**WHAT THIS TASK INVOLVES:**
For each record that follows, give it back exactly, with no pictures included.

Structured diff data
----
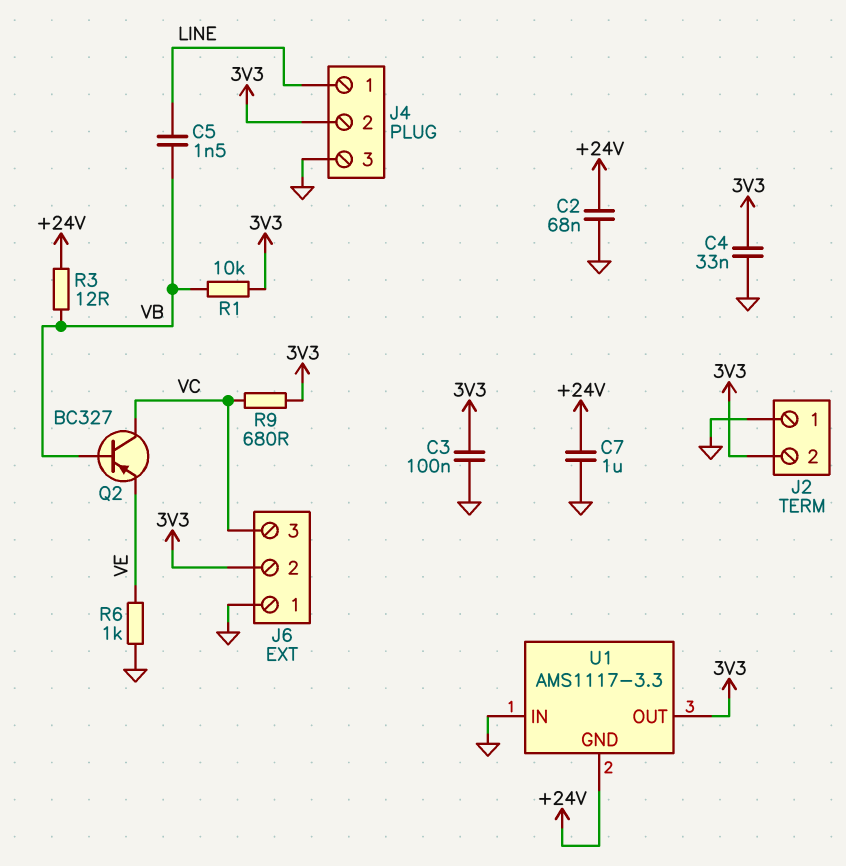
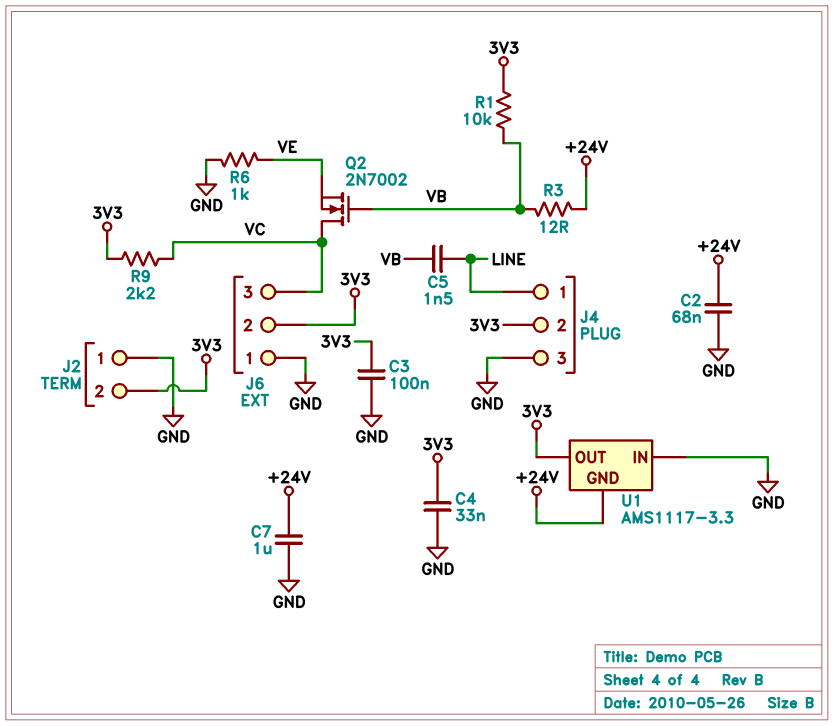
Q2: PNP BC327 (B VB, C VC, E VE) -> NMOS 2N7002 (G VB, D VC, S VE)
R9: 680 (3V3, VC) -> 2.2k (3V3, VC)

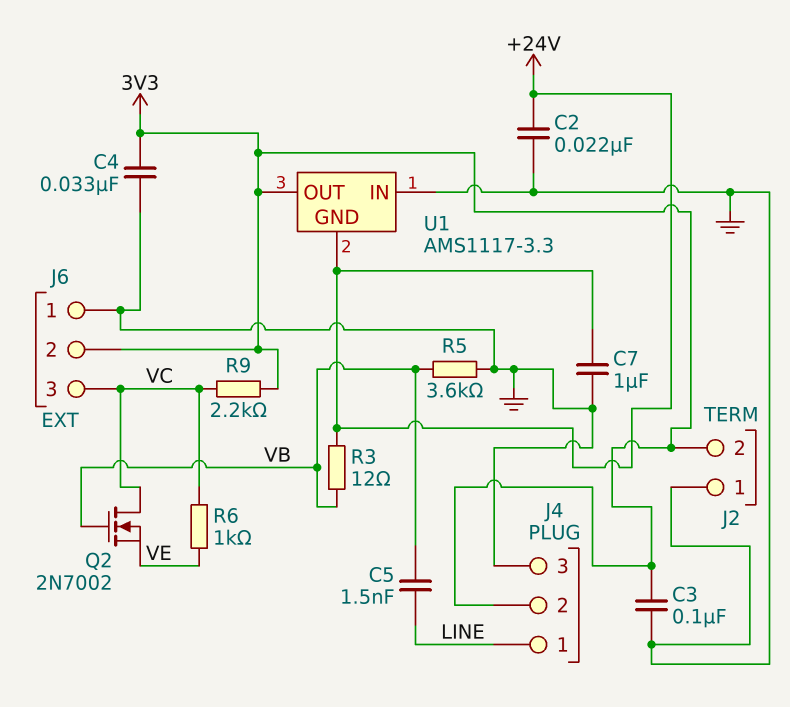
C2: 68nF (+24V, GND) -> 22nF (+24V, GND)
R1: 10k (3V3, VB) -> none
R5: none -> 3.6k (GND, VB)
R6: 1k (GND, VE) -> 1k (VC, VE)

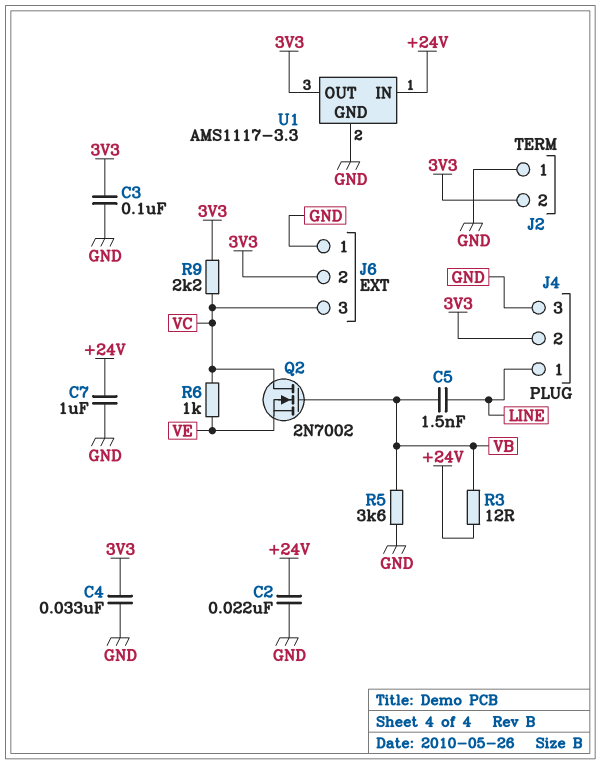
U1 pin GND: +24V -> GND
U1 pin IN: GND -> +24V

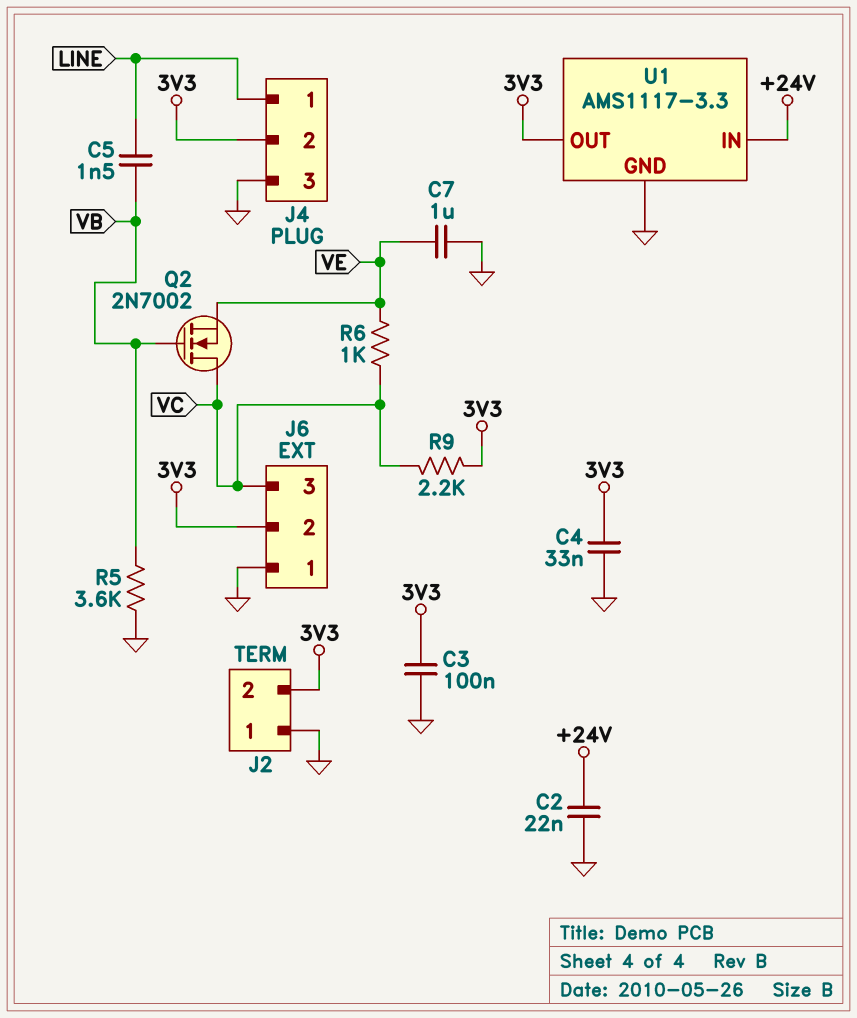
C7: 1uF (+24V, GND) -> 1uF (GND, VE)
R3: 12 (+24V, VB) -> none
----
**RESPONSE FOR THIS EXERCISE:**
Q2: PNP BC327 (B VB, C VC, E VE) -> NMOS 2N7002 (G VB, D VC, S VE)
R9: 680 (3V3, VC) -> 2.2k (3V3, VC)

C2: 68nF (+24V, GND) -> 22nF (+24V, GND)
R1: 10k (3V3, VB) -> none
R5: none -> 3.6k (GND, VB)
R6: 1k (GND, VE) -> 1k (VC, VE)

U1 pin GND: +24V -> GND
U1 pin IN: GND -> +24V

C7: 1uF (+24V, GND) -> 1uF (GND, VE)
R3: 12 (+24V, VB) -> none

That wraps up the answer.